» **What is needed**
Among the entries below, find the lines with the word "switch" and return them.

» **Records provided**
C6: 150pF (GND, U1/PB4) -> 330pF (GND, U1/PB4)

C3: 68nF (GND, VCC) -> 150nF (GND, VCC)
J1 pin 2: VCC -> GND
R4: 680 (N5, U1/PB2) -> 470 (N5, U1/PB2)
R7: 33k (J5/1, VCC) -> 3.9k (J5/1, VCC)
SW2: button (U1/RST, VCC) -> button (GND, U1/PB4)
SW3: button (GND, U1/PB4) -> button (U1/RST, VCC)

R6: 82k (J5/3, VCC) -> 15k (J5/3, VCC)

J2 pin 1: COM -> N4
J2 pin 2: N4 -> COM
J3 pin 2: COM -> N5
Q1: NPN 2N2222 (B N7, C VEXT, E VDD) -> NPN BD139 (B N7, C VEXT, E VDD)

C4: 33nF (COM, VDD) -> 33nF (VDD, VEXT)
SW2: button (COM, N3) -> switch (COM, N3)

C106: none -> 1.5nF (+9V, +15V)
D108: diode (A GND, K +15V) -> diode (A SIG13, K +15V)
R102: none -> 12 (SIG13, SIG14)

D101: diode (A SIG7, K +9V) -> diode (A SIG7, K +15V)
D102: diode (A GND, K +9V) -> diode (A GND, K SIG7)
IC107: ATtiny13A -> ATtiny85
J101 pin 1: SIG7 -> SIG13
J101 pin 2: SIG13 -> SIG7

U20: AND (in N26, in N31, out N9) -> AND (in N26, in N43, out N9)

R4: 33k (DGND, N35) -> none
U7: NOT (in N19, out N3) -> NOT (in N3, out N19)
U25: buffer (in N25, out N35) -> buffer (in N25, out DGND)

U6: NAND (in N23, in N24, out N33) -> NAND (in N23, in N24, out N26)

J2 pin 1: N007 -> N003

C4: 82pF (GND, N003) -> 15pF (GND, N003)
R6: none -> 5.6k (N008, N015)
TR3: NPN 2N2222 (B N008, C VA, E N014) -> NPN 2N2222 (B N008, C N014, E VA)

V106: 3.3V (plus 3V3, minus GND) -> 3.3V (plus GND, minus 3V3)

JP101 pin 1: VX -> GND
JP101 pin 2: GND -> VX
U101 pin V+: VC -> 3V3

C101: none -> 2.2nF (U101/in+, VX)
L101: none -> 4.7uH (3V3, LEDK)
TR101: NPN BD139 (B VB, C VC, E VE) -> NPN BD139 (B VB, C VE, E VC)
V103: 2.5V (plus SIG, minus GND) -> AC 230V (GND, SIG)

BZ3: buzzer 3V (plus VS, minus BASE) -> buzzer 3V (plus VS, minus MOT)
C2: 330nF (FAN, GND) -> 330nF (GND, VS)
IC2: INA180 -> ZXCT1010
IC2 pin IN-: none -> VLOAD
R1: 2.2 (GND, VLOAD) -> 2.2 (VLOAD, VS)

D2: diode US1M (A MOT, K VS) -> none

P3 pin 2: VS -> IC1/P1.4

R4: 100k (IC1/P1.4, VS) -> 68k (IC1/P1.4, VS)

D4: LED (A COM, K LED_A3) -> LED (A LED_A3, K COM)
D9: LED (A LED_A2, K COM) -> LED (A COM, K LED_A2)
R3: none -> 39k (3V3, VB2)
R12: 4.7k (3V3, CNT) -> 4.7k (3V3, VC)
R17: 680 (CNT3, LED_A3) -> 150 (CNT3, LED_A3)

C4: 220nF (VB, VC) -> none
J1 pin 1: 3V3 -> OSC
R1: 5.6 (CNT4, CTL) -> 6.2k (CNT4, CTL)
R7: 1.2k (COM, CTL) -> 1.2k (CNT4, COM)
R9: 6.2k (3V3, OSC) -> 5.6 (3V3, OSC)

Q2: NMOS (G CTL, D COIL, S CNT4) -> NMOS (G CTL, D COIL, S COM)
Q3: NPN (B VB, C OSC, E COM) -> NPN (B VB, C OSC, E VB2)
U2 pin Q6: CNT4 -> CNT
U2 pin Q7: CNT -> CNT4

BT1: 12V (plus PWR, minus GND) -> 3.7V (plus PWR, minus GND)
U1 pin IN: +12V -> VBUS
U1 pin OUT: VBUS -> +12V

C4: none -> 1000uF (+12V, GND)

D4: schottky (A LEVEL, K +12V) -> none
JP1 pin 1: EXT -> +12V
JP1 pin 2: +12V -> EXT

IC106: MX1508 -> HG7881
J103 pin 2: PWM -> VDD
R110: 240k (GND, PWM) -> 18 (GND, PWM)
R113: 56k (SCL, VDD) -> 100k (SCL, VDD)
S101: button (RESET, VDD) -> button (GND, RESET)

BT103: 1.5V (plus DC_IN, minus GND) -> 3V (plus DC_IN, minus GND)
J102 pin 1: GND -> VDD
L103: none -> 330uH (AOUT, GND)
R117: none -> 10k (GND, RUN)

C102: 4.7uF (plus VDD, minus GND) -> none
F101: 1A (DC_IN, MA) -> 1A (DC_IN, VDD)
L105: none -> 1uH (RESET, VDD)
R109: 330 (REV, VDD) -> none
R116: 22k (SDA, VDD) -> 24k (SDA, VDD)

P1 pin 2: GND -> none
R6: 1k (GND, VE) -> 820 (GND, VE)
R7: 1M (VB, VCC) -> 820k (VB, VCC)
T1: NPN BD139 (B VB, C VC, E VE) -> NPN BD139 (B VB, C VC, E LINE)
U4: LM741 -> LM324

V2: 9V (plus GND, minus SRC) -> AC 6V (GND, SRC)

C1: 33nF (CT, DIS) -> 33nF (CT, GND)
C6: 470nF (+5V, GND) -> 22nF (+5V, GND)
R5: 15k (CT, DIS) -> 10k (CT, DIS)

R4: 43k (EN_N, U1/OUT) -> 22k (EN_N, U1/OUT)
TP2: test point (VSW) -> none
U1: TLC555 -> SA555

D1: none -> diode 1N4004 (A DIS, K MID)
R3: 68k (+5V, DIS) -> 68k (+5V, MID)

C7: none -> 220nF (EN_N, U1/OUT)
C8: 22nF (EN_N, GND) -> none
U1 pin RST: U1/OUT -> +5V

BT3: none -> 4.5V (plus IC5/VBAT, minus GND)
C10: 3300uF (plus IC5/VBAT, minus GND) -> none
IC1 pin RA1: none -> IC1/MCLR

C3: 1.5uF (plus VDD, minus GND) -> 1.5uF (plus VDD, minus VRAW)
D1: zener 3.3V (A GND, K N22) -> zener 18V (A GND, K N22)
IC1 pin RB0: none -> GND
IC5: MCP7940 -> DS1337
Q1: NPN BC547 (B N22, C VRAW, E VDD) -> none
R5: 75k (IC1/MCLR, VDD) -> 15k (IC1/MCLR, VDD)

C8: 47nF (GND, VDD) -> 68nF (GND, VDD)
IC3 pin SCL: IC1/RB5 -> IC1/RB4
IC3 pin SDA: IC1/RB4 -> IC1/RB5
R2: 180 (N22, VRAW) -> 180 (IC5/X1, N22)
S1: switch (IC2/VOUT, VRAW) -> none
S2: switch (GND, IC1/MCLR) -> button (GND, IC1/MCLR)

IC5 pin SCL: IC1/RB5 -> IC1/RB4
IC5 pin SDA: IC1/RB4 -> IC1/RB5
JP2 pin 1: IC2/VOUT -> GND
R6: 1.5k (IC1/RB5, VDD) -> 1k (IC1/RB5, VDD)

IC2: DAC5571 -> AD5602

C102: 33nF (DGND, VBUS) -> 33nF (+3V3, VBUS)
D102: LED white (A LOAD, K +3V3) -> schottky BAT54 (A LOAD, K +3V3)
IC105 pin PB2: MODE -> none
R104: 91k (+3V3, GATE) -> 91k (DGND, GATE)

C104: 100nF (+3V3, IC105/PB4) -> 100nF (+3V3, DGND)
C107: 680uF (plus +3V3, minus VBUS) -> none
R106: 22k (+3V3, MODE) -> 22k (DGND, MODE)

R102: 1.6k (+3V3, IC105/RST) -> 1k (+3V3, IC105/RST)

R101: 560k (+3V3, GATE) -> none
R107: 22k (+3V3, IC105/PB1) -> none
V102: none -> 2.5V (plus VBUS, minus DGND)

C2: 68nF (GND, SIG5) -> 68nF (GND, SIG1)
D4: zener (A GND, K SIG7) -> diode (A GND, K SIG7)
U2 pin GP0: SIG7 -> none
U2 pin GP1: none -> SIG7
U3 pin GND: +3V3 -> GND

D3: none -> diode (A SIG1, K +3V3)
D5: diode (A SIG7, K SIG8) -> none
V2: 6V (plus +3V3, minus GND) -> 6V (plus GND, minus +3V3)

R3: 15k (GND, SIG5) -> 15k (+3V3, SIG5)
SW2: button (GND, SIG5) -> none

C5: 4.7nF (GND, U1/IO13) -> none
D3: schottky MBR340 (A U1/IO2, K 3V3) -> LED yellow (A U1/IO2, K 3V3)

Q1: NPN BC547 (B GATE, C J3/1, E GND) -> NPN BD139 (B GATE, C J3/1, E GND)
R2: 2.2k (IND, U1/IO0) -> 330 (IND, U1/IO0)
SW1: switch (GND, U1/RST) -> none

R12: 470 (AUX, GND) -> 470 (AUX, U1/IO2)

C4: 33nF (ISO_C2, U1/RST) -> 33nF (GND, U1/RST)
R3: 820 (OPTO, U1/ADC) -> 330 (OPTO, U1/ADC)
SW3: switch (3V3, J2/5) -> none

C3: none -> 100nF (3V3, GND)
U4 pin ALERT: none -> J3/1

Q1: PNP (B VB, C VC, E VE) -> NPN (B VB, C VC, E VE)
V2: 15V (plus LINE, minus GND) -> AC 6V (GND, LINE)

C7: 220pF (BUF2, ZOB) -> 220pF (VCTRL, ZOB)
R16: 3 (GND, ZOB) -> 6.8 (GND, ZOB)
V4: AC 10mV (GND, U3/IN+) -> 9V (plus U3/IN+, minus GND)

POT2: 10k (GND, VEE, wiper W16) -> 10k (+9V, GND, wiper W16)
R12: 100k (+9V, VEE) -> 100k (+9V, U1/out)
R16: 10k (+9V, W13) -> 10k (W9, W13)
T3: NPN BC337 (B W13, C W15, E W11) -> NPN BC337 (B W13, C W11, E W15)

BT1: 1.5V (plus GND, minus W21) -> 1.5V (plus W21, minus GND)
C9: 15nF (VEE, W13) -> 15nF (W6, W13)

» **Expected output**
SW2: button (COM, N3) -> switch (COM, N3)
S1: switch (IC2/VOUT, VRAW) -> none
S2: switch (GND, IC1/MCLR) -> button (GND, IC1/MCLR)
SW1: switch (GND, U1/RST) -> none
SW3: switch (3V3, J2/5) -> none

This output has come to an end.